Task directions —
Whenever a line of the records below contains the word "none", copy that line.
--- Records ---
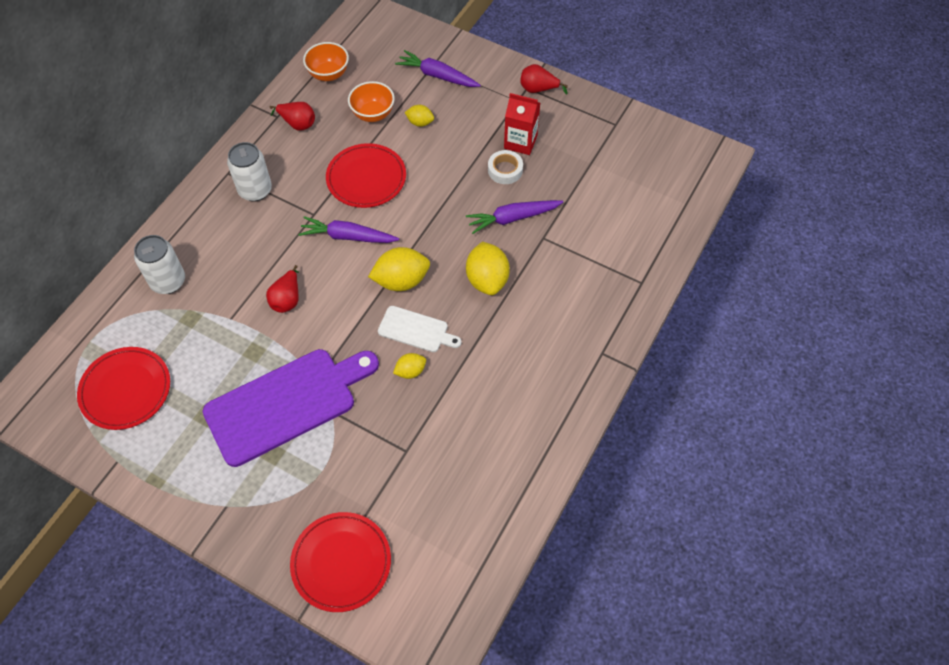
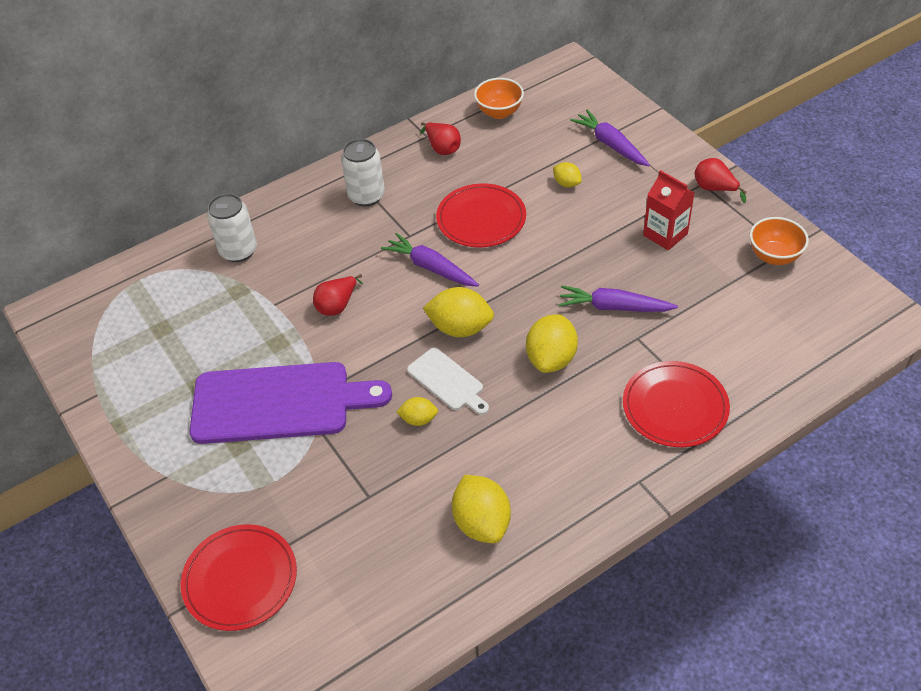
camera: 30 degrees right, 10 degrees down
(125, 390) = (143, 333): red plate -> red plate (675, 407)
(373, 114) = (522, 161): orange bowl -> orange bowl (774, 256)
(505, 170) = (632, 257): white tape -> none
(505, 434) = (482, 522): none -> yellow lemon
---
Exercise result —
(505, 170) = (632, 257): white tape -> none
(505, 434) = (482, 522): none -> yellow lemon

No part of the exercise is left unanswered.